*The task*.
Exactly the lines from the opening of the records through the line containing "R10: 1.5k (GND, NET25) -> 12k (GND, NET25)" should be copied, with both included.

Records from a collection:
= = = =

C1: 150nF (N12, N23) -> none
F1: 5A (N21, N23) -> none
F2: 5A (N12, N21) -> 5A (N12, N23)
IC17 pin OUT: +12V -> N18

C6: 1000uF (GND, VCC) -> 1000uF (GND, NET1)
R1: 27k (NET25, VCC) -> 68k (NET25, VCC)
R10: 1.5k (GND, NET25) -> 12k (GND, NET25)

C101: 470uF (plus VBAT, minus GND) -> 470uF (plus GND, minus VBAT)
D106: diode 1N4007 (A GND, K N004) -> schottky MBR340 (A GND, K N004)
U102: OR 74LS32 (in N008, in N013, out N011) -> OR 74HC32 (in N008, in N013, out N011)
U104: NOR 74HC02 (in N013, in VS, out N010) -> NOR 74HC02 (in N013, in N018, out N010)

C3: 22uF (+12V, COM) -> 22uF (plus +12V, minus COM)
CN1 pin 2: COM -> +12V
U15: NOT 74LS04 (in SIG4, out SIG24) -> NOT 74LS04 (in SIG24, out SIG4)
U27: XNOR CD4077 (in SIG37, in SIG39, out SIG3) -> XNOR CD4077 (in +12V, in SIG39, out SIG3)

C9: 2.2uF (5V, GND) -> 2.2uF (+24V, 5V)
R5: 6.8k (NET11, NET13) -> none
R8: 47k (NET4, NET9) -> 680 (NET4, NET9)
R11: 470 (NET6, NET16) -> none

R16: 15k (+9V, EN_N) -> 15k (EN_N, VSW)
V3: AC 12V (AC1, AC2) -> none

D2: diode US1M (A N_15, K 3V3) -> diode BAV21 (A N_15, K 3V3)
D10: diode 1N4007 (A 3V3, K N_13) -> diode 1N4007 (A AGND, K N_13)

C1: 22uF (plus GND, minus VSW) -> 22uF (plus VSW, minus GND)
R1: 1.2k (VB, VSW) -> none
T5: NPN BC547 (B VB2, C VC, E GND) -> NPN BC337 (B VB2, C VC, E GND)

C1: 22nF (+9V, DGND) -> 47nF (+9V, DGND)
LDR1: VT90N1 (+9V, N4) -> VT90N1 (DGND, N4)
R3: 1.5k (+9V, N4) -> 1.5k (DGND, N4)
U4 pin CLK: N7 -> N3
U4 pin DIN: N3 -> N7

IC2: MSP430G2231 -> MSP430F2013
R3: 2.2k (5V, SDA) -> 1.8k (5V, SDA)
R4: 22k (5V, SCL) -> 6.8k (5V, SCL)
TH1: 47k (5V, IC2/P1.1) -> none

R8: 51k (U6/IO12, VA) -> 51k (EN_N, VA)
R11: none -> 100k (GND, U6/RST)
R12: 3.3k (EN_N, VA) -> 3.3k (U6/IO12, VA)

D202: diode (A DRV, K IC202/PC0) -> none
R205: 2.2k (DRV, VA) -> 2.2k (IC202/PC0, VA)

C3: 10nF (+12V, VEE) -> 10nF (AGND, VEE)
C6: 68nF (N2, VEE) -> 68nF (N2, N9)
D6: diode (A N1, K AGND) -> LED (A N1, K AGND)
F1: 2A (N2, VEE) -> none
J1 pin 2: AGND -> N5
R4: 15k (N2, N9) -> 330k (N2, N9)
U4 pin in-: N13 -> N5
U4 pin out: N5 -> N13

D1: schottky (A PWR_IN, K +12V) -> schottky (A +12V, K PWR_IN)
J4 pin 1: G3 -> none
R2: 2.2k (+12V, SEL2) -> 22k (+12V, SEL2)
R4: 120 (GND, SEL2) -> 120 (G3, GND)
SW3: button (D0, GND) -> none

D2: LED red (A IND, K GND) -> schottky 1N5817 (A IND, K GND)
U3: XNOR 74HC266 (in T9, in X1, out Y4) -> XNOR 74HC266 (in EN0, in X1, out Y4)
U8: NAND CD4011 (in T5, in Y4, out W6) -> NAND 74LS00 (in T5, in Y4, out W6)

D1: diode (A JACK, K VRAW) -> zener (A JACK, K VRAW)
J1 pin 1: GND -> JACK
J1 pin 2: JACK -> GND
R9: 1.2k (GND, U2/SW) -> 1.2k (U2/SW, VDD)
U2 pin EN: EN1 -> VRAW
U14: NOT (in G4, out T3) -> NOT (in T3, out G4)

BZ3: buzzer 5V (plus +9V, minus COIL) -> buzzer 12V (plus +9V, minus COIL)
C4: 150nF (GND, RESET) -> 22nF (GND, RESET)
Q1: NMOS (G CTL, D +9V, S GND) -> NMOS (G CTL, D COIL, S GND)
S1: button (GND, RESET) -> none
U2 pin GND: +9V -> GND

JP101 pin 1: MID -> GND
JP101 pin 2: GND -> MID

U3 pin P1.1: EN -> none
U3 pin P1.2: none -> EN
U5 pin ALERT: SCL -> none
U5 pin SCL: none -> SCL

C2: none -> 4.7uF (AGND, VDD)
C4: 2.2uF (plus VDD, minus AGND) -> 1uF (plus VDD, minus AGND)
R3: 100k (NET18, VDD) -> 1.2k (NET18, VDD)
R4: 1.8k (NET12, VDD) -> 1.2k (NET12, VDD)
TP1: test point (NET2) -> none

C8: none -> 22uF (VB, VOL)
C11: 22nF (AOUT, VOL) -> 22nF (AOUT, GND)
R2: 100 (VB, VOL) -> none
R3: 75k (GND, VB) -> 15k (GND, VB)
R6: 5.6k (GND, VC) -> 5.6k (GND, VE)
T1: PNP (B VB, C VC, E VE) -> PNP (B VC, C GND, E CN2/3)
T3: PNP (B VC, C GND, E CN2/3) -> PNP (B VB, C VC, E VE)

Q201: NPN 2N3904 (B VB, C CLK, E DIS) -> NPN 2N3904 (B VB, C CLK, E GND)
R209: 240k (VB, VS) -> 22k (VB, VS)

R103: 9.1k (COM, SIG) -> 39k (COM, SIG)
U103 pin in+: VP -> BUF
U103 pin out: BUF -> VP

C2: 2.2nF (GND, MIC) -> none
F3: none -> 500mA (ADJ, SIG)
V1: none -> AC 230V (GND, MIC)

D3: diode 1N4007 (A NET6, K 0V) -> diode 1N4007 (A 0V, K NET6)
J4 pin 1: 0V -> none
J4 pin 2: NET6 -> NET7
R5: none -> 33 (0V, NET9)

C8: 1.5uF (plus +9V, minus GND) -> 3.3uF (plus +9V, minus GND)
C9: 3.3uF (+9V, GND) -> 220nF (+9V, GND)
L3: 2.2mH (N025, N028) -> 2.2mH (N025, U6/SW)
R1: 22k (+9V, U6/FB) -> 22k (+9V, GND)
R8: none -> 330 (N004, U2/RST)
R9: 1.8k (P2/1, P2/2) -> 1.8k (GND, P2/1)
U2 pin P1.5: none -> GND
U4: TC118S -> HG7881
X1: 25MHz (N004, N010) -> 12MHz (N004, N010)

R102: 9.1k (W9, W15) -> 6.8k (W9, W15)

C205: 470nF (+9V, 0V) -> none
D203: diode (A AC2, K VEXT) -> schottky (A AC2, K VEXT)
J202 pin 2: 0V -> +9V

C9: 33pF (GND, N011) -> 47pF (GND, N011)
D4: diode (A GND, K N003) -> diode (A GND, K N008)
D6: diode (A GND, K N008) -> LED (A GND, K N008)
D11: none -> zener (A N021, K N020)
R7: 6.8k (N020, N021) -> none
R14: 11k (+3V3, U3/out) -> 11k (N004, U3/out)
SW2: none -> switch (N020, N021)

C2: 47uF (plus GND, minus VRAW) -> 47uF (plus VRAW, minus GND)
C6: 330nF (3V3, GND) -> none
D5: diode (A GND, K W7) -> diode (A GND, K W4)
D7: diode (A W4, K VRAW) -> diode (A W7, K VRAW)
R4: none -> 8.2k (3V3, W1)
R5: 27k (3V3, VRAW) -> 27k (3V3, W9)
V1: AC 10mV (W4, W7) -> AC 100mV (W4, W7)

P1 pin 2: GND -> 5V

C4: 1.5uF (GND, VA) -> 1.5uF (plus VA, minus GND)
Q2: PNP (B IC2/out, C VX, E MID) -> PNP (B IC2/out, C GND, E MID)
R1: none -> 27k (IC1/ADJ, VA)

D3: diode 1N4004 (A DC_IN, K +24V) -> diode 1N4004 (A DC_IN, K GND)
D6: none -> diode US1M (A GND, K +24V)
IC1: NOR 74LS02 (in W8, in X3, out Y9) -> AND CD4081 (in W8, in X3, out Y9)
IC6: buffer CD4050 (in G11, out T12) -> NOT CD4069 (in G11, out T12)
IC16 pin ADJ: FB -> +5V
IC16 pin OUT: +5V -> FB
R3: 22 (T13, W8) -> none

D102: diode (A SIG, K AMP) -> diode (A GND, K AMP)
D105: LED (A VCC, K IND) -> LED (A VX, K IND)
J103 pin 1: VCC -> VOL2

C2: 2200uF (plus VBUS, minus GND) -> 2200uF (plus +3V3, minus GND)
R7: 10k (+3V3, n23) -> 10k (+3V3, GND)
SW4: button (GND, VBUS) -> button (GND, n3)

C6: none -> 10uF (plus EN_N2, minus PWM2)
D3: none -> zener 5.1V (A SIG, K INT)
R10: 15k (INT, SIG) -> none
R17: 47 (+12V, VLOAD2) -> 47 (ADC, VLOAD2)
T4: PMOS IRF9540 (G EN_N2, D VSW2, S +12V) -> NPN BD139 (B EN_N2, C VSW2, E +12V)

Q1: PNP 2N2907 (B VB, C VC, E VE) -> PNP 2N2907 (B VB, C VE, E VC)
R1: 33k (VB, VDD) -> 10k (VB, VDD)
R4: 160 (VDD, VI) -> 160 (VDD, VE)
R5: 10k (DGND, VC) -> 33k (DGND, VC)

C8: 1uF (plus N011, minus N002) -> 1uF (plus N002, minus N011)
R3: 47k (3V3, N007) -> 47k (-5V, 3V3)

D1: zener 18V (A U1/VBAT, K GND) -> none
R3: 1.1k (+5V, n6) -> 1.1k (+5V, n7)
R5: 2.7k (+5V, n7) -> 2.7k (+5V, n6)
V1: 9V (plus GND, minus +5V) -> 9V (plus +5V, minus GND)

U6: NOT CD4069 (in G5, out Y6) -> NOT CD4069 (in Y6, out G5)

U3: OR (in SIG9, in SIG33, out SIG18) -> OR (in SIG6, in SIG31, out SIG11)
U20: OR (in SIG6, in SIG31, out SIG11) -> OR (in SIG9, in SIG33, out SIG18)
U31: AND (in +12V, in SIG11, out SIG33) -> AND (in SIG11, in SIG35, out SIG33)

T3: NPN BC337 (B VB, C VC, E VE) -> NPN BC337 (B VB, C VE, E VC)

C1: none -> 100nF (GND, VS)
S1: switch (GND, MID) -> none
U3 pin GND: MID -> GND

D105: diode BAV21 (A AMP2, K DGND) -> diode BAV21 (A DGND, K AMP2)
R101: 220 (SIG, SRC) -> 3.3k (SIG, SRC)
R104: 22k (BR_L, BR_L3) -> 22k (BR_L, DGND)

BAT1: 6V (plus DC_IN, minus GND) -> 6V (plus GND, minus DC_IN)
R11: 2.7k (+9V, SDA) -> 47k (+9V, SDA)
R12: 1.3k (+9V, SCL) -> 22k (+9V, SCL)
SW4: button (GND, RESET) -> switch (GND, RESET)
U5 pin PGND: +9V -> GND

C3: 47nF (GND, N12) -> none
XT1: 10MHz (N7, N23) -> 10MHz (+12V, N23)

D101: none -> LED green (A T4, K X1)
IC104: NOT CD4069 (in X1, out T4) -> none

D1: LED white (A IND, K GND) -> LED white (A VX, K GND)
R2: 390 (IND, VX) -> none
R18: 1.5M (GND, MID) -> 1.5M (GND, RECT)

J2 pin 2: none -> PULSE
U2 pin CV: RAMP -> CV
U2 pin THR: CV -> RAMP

= = = =

*Your solution*.
C1: 150nF (N12, N23) -> none
F1: 5A (N21, N23) -> none
F2: 5A (N12, N21) -> 5A (N12, N23)
IC17 pin OUT: +12V -> N18

C6: 1000uF (GND, VCC) -> 1000uF (GND, NET1)
R1: 27k (NET25, VCC) -> 68k (NET25, VCC)
R10: 1.5k (GND, NET25) -> 12k (GND, NET25)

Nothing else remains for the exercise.